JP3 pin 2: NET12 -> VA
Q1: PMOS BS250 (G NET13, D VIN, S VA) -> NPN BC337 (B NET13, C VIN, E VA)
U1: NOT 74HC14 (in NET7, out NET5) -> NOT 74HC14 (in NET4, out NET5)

* * *

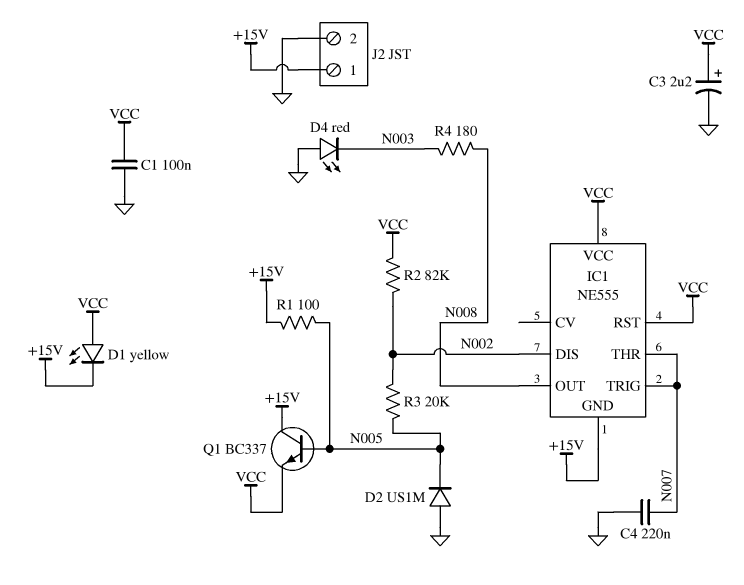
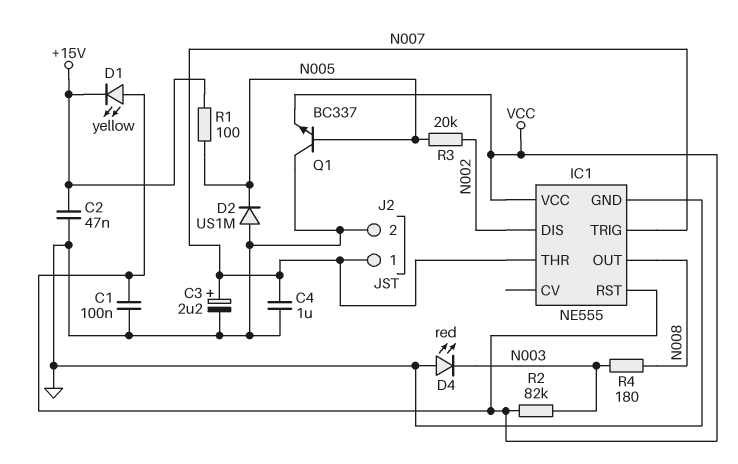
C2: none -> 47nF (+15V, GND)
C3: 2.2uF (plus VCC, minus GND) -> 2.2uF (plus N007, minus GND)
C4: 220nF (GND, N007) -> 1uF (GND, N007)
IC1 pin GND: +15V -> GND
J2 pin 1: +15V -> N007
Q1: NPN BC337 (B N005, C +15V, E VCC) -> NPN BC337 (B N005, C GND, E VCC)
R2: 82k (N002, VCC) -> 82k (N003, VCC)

* * *

= The problem =
Please reproduce the lines from the line with "C4: 220nF (GND, N007) -> 1uF (GND, N007)" to the line with "R2: 82k (N002, VCC) -> 82k (N003, VCC)", both ends included, exactly as they appear above.

= Expected output =
C4: 220nF (GND, N007) -> 1uF (GND, N007)
IC1 pin GND: +15V -> GND
J2 pin 1: +15V -> N007
Q1: NPN BC337 (B N005, C +15V, E VCC) -> NPN BC337 (B N005, C GND, E VCC)
R2: 82k (N002, VCC) -> 82k (N003, VCC)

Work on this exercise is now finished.